◆ Problem to solve ◆
The data below should be duplicated in full, unchanged.

====== Working data ======

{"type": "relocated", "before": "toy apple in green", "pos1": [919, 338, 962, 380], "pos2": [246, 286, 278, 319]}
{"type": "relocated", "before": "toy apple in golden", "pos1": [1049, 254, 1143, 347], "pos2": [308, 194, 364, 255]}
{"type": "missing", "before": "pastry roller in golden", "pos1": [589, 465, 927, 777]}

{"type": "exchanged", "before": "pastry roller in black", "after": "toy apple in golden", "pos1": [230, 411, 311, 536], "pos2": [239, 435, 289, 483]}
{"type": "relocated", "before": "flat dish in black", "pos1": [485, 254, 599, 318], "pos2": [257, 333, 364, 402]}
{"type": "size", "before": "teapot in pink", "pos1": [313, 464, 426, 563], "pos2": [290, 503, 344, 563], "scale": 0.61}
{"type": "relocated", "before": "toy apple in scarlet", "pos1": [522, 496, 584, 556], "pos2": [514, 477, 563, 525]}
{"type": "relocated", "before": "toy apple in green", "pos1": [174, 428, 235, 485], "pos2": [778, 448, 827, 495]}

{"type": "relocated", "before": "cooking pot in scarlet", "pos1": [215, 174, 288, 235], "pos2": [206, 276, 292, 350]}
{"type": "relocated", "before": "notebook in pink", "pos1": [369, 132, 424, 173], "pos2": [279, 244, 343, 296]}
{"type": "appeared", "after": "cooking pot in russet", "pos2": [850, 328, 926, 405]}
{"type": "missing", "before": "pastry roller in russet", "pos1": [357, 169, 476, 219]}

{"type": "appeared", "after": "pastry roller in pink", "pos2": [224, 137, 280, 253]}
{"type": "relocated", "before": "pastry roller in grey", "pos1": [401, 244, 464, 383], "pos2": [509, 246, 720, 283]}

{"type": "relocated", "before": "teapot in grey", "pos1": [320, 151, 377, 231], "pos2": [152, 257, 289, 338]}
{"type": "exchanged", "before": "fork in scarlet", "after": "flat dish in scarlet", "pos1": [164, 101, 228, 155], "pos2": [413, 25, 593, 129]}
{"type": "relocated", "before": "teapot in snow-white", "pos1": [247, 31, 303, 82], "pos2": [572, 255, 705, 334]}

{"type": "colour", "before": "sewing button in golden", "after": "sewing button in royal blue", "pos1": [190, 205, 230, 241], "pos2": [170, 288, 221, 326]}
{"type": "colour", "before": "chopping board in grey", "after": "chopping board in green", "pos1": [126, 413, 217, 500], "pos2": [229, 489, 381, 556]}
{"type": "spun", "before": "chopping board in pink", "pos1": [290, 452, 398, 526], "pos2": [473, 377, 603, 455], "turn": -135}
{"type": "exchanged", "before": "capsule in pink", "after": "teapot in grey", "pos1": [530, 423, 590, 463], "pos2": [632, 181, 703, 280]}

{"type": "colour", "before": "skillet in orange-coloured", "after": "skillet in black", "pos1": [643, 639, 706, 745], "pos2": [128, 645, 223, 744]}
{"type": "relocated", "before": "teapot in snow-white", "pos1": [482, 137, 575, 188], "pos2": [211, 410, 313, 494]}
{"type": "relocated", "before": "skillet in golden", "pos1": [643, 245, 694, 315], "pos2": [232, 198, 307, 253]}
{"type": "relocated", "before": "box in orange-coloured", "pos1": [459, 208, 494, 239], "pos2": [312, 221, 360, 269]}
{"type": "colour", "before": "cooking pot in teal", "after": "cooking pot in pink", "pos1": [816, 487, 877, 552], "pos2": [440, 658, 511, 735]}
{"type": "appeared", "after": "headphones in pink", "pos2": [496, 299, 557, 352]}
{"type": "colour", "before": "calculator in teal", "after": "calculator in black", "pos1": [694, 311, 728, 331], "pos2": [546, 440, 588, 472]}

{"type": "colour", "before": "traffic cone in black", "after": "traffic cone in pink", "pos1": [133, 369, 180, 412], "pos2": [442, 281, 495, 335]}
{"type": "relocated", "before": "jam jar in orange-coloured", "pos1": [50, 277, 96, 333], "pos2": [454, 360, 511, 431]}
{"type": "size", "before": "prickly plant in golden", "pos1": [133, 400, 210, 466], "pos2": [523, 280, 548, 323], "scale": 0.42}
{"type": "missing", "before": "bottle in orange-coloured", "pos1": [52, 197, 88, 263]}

======

◆ Response ◆
{"type": "relocated", "before": "toy apple in green", "pos1": [919, 338, 962, 380], "pos2": [246, 286, 278, 319]}
{"type": "relocated", "before": "toy apple in golden", "pos1": [1049, 254, 1143, 347], "pos2": [308, 194, 364, 255]}
{"type": "missing", "before": "pastry roller in golden", "pos1": [589, 465, 927, 777]}

{"type": "exchanged", "before": "pastry roller in black", "after": "toy apple in golden", "pos1": [230, 411, 311, 536], "pos2": [239, 435, 289, 483]}
{"type": "relocated", "before": "flat dish in black", "pos1": [485, 254, 599, 318], "pos2": [257, 333, 364, 402]}
{"type": "size", "before": "teapot in pink", "pos1": [313, 464, 426, 563], "pos2": [290, 503, 344, 563], "scale": 0.61}
{"type": "relocated", "before": "toy apple in scarlet", "pos1": [522, 496, 584, 556], "pos2": [514, 477, 563, 525]}
{"type": "relocated", "before": "toy apple in green", "pos1": [174, 428, 235, 485], "pos2": [778, 448, 827, 495]}

{"type": "relocated", "before": "cooking pot in scarlet", "pos1": [215, 174, 288, 235], "pos2": [206, 276, 292, 350]}
{"type": "relocated", "before": "notebook in pink", "pos1": [369, 132, 424, 173], "pos2": [279, 244, 343, 296]}
{"type": "appeared", "after": "cooking pot in russet", "pos2": [850, 328, 926, 405]}
{"type": "missing", "before": "pastry roller in russet", "pos1": [357, 169, 476, 219]}

{"type": "appeared", "after": "pastry roller in pink", "pos2": [224, 137, 280, 253]}
{"type": "relocated", "before": "pastry roller in grey", "pos1": [401, 244, 464, 383], "pos2": [509, 246, 720, 283]}

{"type": "relocated", "before": "teapot in grey", "pos1": [320, 151, 377, 231], "pos2": [152, 257, 289, 338]}
{"type": "exchanged", "before": "fork in scarlet", "after": "flat dish in scarlet", "pos1": [164, 101, 228, 155], "pos2": [413, 25, 593, 129]}
{"type": "relocated", "before": "teapot in snow-white", "pos1": [247, 31, 303, 82], "pos2": [572, 255, 705, 334]}

{"type": "colour", "before": "sewing button in golden", "after": "sewing button in royal blue", "pos1": [190, 205, 230, 241], "pos2": [170, 288, 221, 326]}
{"type": "colour", "before": "chopping board in grey", "after": "chopping board in green", "pos1": [126, 413, 217, 500], "pos2": [229, 489, 381, 556]}
{"type": "spun", "before": "chopping board in pink", "pos1": [290, 452, 398, 526], "pos2": [473, 377, 603, 455], "turn": -135}
{"type": "exchanged", "before": "capsule in pink", "after": "teapot in grey", "pos1": [530, 423, 590, 463], "pos2": [632, 181, 703, 280]}

{"type": "colour", "before": "skillet in orange-coloured", "after": "skillet in black", "pos1": [643, 639, 706, 745], "pos2": [128, 645, 223, 744]}
{"type": "relocated", "before": "teapot in snow-white", "pos1": [482, 137, 575, 188], "pos2": [211, 410, 313, 494]}
{"type": "relocated", "before": "skillet in golden", "pos1": [643, 245, 694, 315], "pos2": [232, 198, 307, 253]}
{"type": "relocated", "before": "box in orange-coloured", "pos1": [459, 208, 494, 239], "pos2": [312, 221, 360, 269]}
{"type": "colour", "before": "cooking pot in teal", "after": "cooking pot in pink", "pos1": [816, 487, 877, 552], "pos2": [440, 658, 511, 735]}
{"type": "appeared", "after": "headphones in pink", "pos2": [496, 299, 557, 352]}
{"type": "colour", "before": "calculator in teal", "after": "calculator in black", "pos1": [694, 311, 728, 331], "pos2": [546, 440, 588, 472]}

{"type": "colour", "before": "traffic cone in black", "after": "traffic cone in pink", "pos1": [133, 369, 180, 412], "pos2": [442, 281, 495, 335]}
{"type": "relocated", "before": "jam jar in orange-coloured", "pos1": [50, 277, 96, 333], "pos2": [454, 360, 511, 431]}
{"type": "size", "before": "prickly plant in golden", "pos1": [133, 400, 210, 466], "pos2": [523, 280, 548, 323], "scale": 0.42}
{"type": "missing", "before": "bottle in orange-coloured", "pos1": [52, 197, 88, 263]}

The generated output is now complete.